**About this exercise:**
All the data should be repeated exactly. Any image in it is left out.

Data excerpts
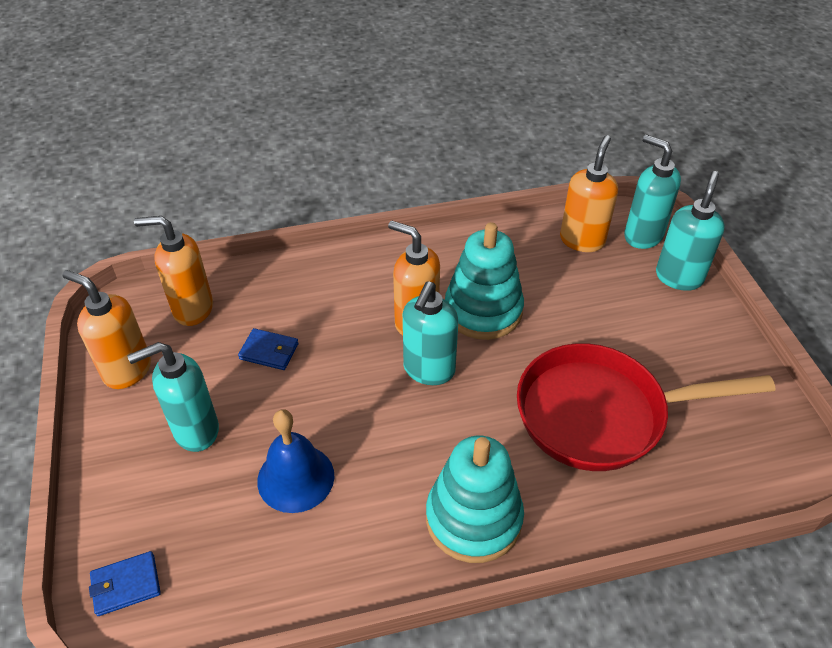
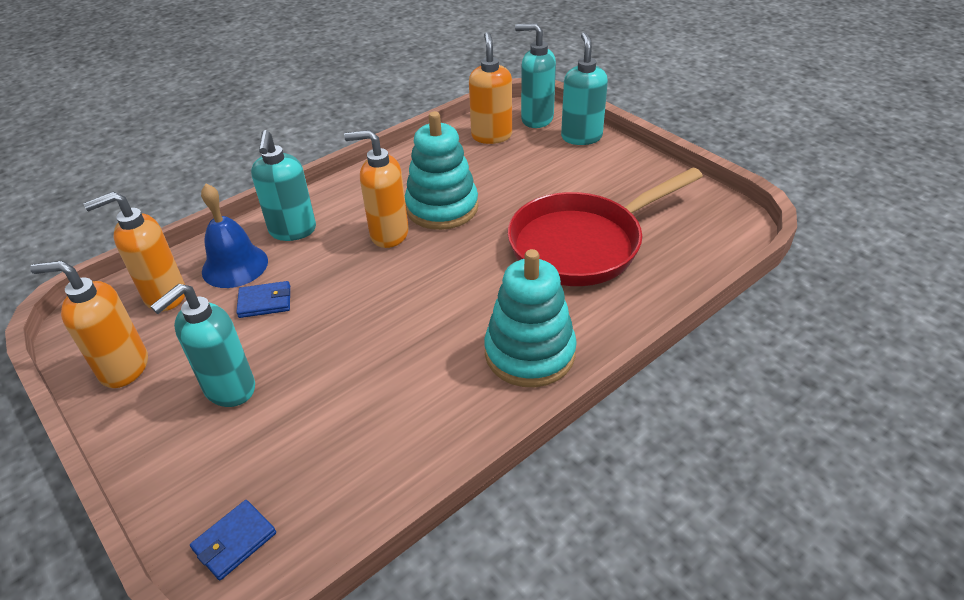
camera: 25 degrees left, 5 degrees down
(295, 478) = (353, 386): blue bell -> blue bell (235, 266)
(428, 370) = (423, 264): turquoise soap dispenser -> turquoise soap dispenser (293, 231)

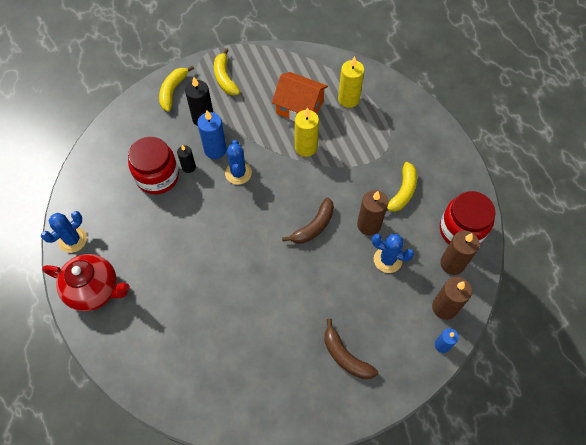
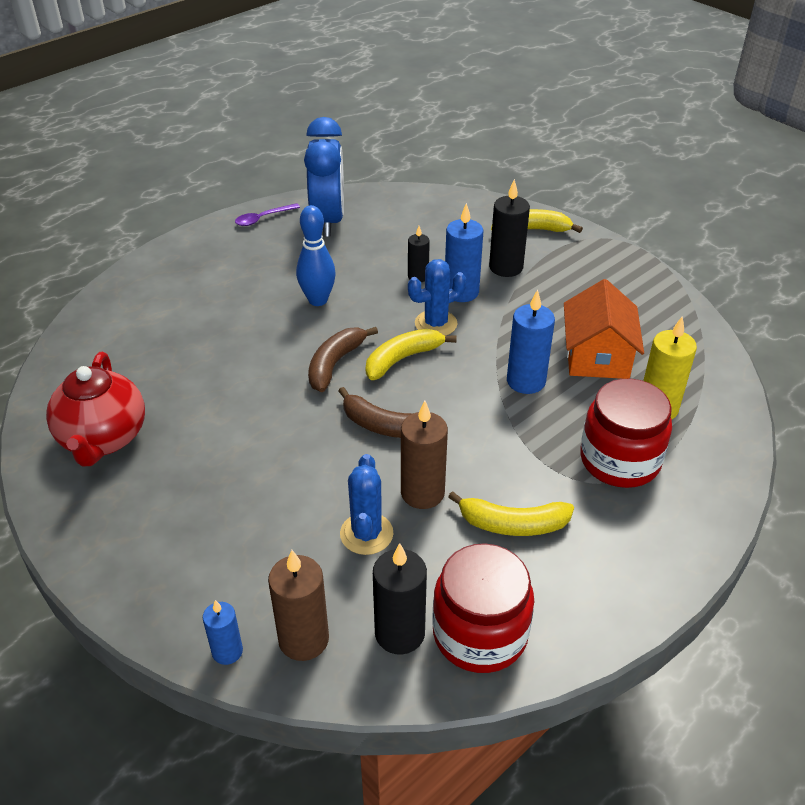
camera: 70 degrees right, 20 degrees down
(73, 240) = (263, 218): blue cactus -> purple spoon
(95, 290) = (202, 254): red teapot -> red teapot (103, 439)
(99, 199) = (328, 221): none -> blue clock
(157, 176) = (387, 255): red jar -> red jar (619, 460)
(185, 230) = (318, 300): none -> blue bowling pin
(225, 78) = (591, 268): yellow banana -> yellow banana (402, 359)
(305, 147) = (526, 381): yellow candle -> blue candle
(345, 356) = (172, 519): brown banana -> brown banana (335, 364)
(452, 263) = (400, 633): brown candle -> black candle

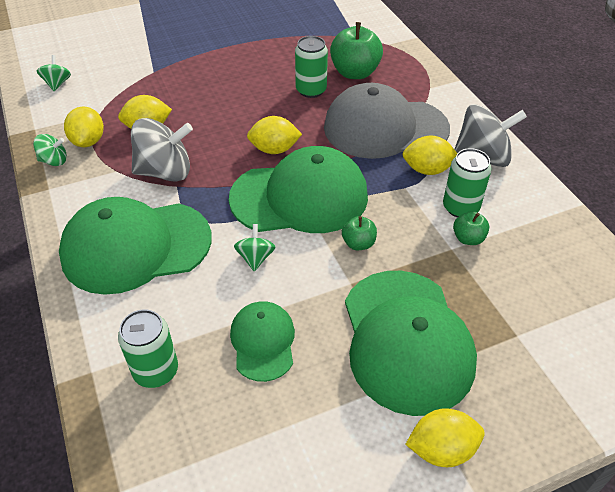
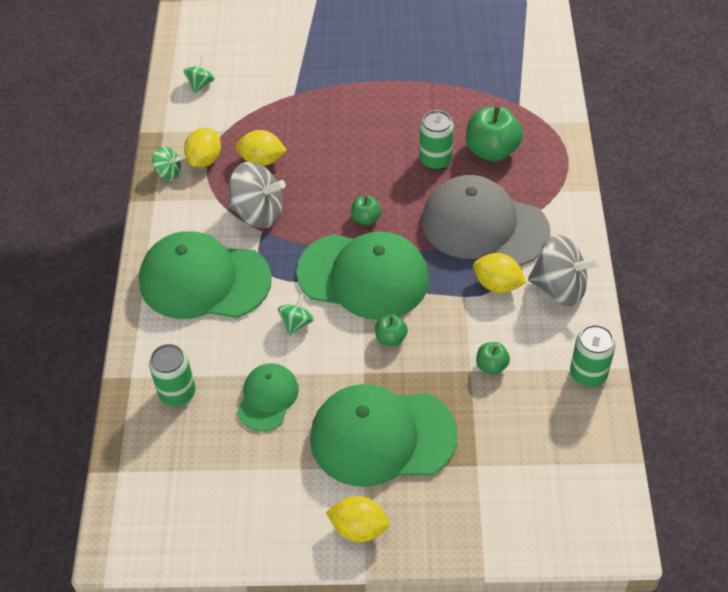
camera: 25 degrees right, 5 degrees up
(274, 149) = (366, 219): yellow lemon -> green apple
(406, 340) = (382, 437): green cap -> green cap turned 75 degrees clockwise
(460, 207) = (504, 333): green can -> green can (588, 374)

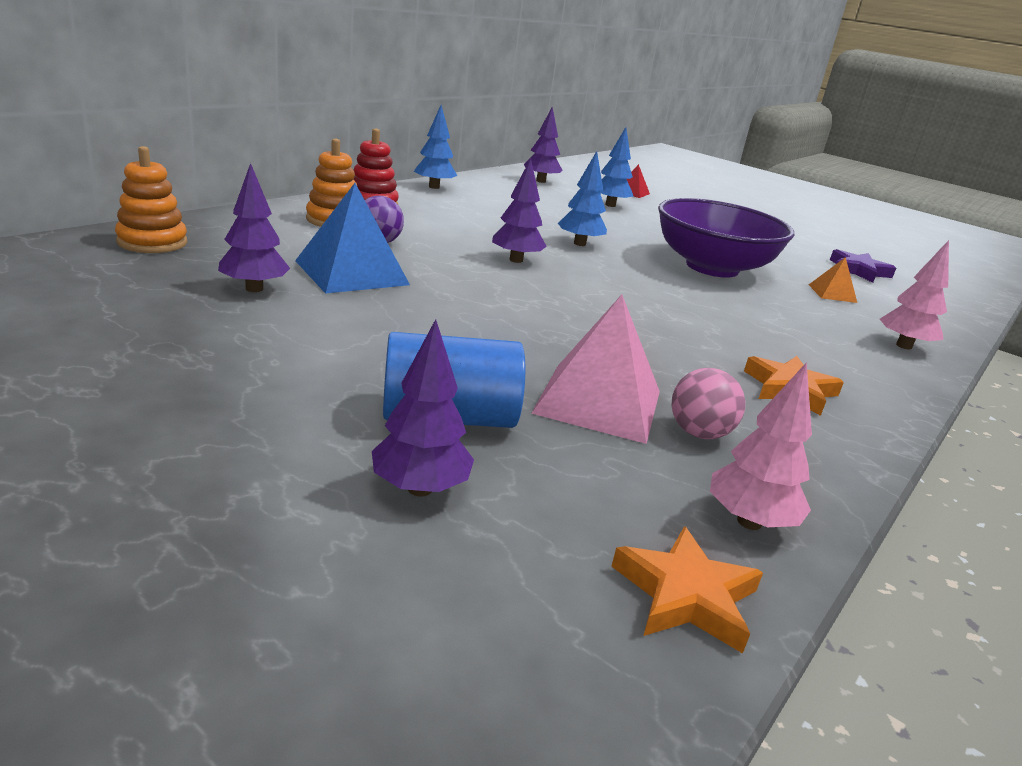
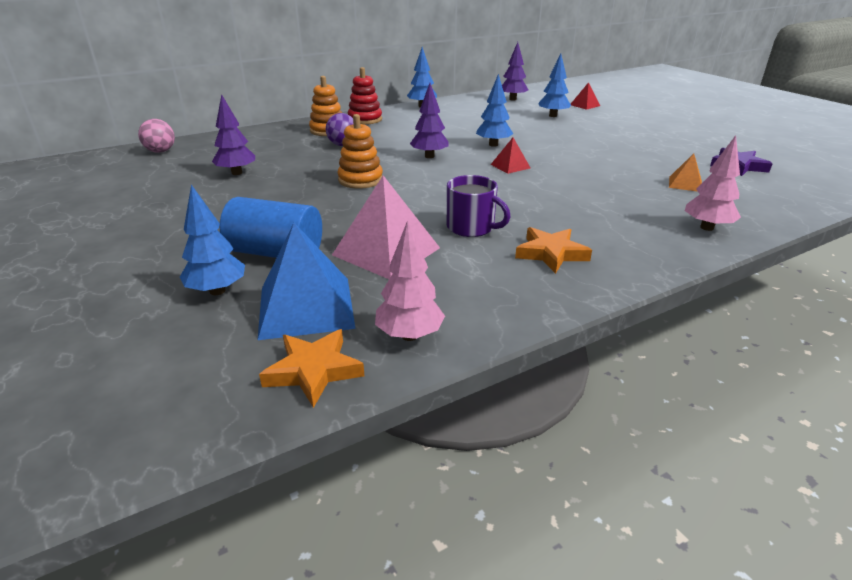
camera: 25 degrees right, 5 degrees up
(152, 242) = (205, 145): orange stacking toy -> orange stacking toy (360, 180)
(351, 272) = (305, 164): blue pyramid -> blue pyramid (306, 307)
(420, 488) = (217, 291): purple tree -> blue tree
(629, 273) = (510, 166): none -> red pyramid
(668, 360) = (471, 227): none -> purple mug
(699, 433) = (438, 277): pink ball -> pink ball (161, 151)
(712, 267) = (590, 162): purple bowl -> none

**Reply to the exercise:**
camera: 25 degrees left, 5 degrees down
(295, 478) = (353, 386): blue bell -> blue bell (235, 266)
(428, 370) = (423, 264): turquoise soap dispenser -> turquoise soap dispenser (293, 231)

camera: 70 degrees right, 20 degrees down
(73, 240) = (263, 218): blue cactus -> purple spoon
(95, 290) = (202, 254): red teapot -> red teapot (103, 439)
(99, 199) = (328, 221): none -> blue clock
(157, 176) = (387, 255): red jar -> red jar (619, 460)
(185, 230) = (318, 300): none -> blue bowling pin
(225, 78) = (591, 268): yellow banana -> yellow banana (402, 359)
(305, 147) = (526, 381): yellow candle -> blue candle
(345, 356) = (172, 519): brown banana -> brown banana (335, 364)
(452, 263) = (400, 633): brown candle -> black candle

camera: 25 degrees right, 5 degrees up
(274, 149) = (366, 219): yellow lemon -> green apple
(406, 340) = (382, 437): green cap -> green cap turned 75 degrees clockwise
(460, 207) = (504, 333): green can -> green can (588, 374)

camera: 25 degrees right, 5 degrees up
(152, 242) = (205, 145): orange stacking toy -> orange stacking toy (360, 180)
(351, 272) = (305, 164): blue pyramid -> blue pyramid (306, 307)
(420, 488) = (217, 291): purple tree -> blue tree
(629, 273) = (510, 166): none -> red pyramid
(668, 360) = (471, 227): none -> purple mug
(699, 433) = (438, 277): pink ball -> pink ball (161, 151)
(712, 267) = (590, 162): purple bowl -> none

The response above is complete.